[Task material Boundary: Start]

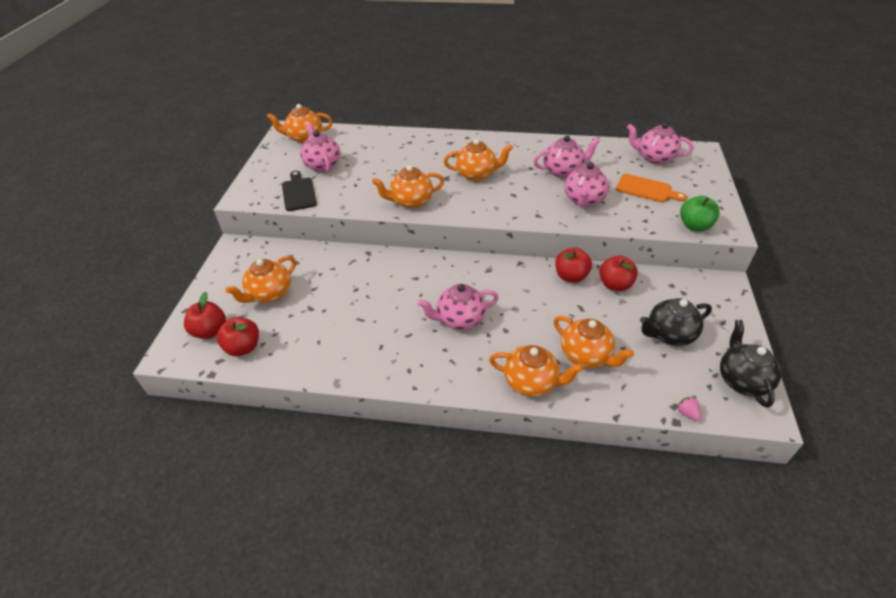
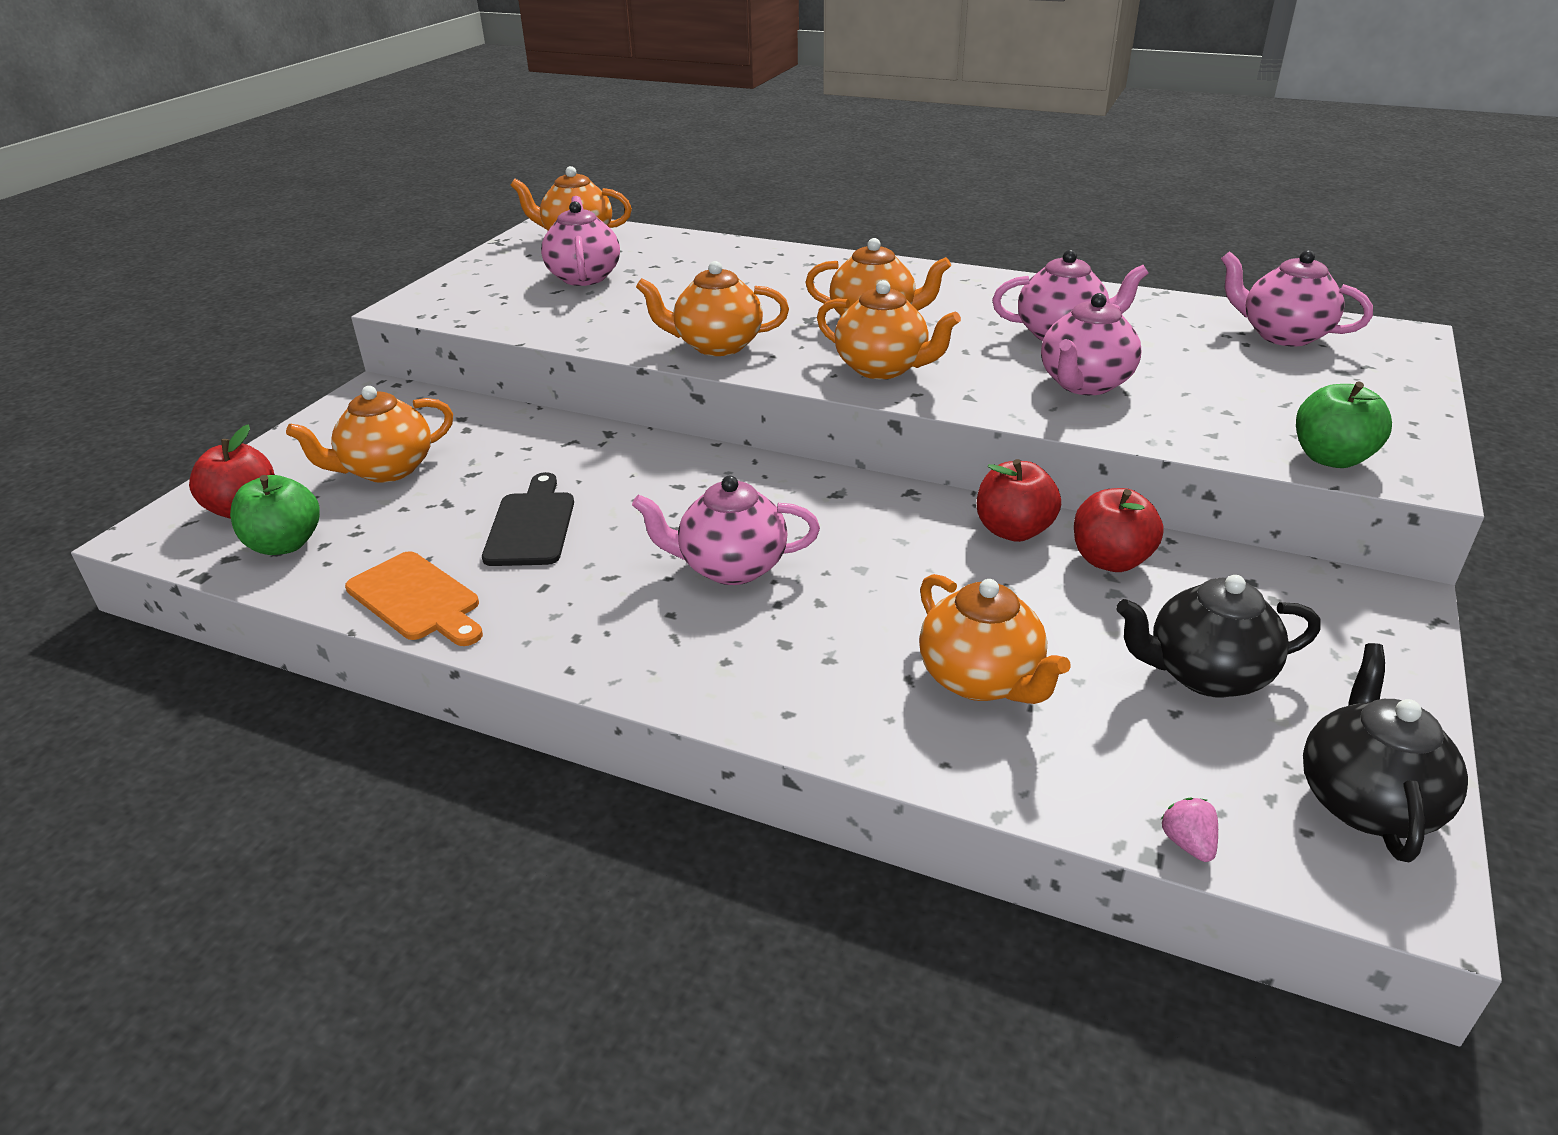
camera: 15 degrees right, 10 degrees down
(243, 347) = (285, 544): red apple -> green apple
(298, 193) = (515, 310): black cutting board -> black cutting board (531, 525)
(531, 382) = (829, 707): orange teapot -> orange teapot (883, 368)
(646, 189) = (1240, 383): orange cutting board -> orange cutting board (417, 599)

[Task material Boundary: End]

Required action:
Give the data again word for word, without images.

Task result:
camera: 15 degrees right, 10 degrees down
(243, 347) = (285, 544): red apple -> green apple
(298, 193) = (515, 310): black cutting board -> black cutting board (531, 525)
(531, 382) = (829, 707): orange teapot -> orange teapot (883, 368)
(646, 189) = (1240, 383): orange cutting board -> orange cutting board (417, 599)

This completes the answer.